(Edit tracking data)
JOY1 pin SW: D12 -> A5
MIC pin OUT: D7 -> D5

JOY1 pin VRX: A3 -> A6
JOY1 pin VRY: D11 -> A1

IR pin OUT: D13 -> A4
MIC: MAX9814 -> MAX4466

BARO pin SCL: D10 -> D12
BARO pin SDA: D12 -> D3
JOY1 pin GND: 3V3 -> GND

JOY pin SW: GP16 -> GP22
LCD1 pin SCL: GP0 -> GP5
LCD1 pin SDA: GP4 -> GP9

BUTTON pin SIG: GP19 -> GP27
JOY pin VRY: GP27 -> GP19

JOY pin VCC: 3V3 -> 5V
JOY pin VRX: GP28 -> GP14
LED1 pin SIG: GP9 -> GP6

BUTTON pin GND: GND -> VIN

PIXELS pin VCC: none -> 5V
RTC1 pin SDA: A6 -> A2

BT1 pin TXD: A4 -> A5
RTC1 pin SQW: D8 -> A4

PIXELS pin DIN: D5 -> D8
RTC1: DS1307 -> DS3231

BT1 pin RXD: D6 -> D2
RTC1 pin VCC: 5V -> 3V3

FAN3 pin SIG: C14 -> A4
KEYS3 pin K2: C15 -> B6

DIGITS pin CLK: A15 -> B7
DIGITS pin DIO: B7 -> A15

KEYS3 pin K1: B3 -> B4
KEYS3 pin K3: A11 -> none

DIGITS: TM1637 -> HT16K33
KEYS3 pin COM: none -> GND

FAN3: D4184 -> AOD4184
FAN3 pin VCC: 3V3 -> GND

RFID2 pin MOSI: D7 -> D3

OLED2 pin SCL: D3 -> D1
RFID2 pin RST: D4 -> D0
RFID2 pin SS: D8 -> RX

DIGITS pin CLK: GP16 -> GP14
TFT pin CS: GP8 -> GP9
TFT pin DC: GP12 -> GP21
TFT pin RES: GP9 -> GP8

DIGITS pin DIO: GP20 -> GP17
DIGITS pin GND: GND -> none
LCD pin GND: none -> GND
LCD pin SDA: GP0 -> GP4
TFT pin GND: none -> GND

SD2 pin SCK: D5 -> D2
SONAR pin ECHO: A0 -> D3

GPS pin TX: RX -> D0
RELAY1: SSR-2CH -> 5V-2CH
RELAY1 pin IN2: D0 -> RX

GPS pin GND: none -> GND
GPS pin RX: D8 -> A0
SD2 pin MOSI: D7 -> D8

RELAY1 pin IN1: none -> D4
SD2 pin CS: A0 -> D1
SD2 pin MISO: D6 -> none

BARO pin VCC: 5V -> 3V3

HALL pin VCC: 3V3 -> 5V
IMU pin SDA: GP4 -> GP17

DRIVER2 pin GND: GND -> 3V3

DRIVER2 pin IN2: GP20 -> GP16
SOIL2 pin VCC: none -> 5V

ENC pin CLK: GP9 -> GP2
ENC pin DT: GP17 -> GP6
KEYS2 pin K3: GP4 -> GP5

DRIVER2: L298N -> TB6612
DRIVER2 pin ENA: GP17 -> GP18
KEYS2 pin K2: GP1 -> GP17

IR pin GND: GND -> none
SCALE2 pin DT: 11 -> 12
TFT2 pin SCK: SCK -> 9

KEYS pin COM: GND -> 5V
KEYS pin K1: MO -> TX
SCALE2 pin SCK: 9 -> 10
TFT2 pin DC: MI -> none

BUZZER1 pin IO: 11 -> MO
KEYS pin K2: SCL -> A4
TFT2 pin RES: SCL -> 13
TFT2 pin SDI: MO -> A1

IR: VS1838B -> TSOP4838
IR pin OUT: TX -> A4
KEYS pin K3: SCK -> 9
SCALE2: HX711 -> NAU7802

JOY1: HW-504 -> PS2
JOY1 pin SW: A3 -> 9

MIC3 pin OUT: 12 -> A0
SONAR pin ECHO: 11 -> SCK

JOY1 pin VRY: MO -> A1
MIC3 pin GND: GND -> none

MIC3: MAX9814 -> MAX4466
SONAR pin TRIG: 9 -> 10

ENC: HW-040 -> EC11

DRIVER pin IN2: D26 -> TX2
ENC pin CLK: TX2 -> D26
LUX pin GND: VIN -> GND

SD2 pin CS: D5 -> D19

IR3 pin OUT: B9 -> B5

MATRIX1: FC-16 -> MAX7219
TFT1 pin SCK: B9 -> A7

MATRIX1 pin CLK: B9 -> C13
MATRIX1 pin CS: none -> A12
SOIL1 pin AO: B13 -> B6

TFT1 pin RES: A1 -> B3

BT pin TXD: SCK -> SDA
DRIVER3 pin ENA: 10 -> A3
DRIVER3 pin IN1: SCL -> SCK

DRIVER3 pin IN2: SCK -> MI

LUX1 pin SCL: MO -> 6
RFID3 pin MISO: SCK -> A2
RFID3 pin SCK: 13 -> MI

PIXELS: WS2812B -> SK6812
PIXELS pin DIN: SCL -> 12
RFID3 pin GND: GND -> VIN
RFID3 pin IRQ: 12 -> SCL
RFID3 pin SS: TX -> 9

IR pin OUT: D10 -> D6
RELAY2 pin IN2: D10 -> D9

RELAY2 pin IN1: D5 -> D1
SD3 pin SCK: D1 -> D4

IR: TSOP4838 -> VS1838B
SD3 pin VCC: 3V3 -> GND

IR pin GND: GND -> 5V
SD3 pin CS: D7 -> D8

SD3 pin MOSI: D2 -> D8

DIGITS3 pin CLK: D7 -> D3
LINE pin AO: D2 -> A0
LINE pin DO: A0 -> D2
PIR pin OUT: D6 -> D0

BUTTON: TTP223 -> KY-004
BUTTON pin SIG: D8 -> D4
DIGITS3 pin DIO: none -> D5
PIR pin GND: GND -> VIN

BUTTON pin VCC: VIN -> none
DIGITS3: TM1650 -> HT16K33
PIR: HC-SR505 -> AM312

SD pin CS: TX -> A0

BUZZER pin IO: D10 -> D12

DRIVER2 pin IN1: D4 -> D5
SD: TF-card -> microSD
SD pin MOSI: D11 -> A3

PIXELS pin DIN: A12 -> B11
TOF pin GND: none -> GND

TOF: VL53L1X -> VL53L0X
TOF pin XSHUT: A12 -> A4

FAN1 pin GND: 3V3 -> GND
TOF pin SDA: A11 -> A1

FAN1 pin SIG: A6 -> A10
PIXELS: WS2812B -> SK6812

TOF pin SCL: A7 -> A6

## Problem requirements
Take the line above containing "JOY1 pin VRX: A3 -> A6", the line containing "KEYS pin COM: GND -> 5V", and all lines in between, and copy them exactly without anything else.

## Reply to the task
JOY1 pin VRX: A3 -> A6
JOY1 pin VRY: D11 -> A1

IR pin OUT: D13 -> A4
MIC: MAX9814 -> MAX4466

BARO pin SCL: D10 -> D12
BARO pin SDA: D12 -> D3
JOY1 pin GND: 3V3 -> GND

JOY pin SW: GP16 -> GP22
LCD1 pin SCL: GP0 -> GP5
LCD1 pin SDA: GP4 -> GP9

BUTTON pin SIG: GP19 -> GP27
JOY pin VRY: GP27 -> GP19

JOY pin VCC: 3V3 -> 5V
JOY pin VRX: GP28 -> GP14
LED1 pin SIG: GP9 -> GP6

BUTTON pin GND: GND -> VIN

PIXELS pin VCC: none -> 5V
RTC1 pin SDA: A6 -> A2

BT1 pin TXD: A4 -> A5
RTC1 pin SQW: D8 -> A4

PIXELS pin DIN: D5 -> D8
RTC1: DS1307 -> DS3231

BT1 pin RXD: D6 -> D2
RTC1 pin VCC: 5V -> 3V3

FAN3 pin SIG: C14 -> A4
KEYS3 pin K2: C15 -> B6

DIGITS pin CLK: A15 -> B7
DIGITS pin DIO: B7 -> A15

KEYS3 pin K1: B3 -> B4
KEYS3 pin K3: A11 -> none

DIGITS: TM1637 -> HT16K33
KEYS3 pin COM: none -> GND

FAN3: D4184 -> AOD4184
FAN3 pin VCC: 3V3 -> GND

RFID2 pin MOSI: D7 -> D3

OLED2 pin SCL: D3 -> D1
RFID2 pin RST: D4 -> D0
RFID2 pin SS: D8 -> RX

DIGITS pin CLK: GP16 -> GP14
TFT pin CS: GP8 -> GP9
TFT pin DC: GP12 -> GP21
TFT pin RES: GP9 -> GP8

DIGITS pin DIO: GP20 -> GP17
DIGITS pin GND: GND -> none
LCD pin GND: none -> GND
LCD pin SDA: GP0 -> GP4
TFT pin GND: none -> GND

SD2 pin SCK: D5 -> D2
SONAR pin ECHO: A0 -> D3

GPS pin TX: RX -> D0
RELAY1: SSR-2CH -> 5V-2CH
RELAY1 pin IN2: D0 -> RX

GPS pin GND: none -> GND
GPS pin RX: D8 -> A0
SD2 pin MOSI: D7 -> D8

RELAY1 pin IN1: none -> D4
SD2 pin CS: A0 -> D1
SD2 pin MISO: D6 -> none

BARO pin VCC: 5V -> 3V3

HALL pin VCC: 3V3 -> 5V
IMU pin SDA: GP4 -> GP17

DRIVER2 pin GND: GND -> 3V3

DRIVER2 pin IN2: GP20 -> GP16
SOIL2 pin VCC: none -> 5V

ENC pin CLK: GP9 -> GP2
ENC pin DT: GP17 -> GP6
KEYS2 pin K3: GP4 -> GP5

DRIVER2: L298N -> TB6612
DRIVER2 pin ENA: GP17 -> GP18
KEYS2 pin K2: GP1 -> GP17

IR pin GND: GND -> none
SCALE2 pin DT: 11 -> 12
TFT2 pin SCK: SCK -> 9

KEYS pin COM: GND -> 5V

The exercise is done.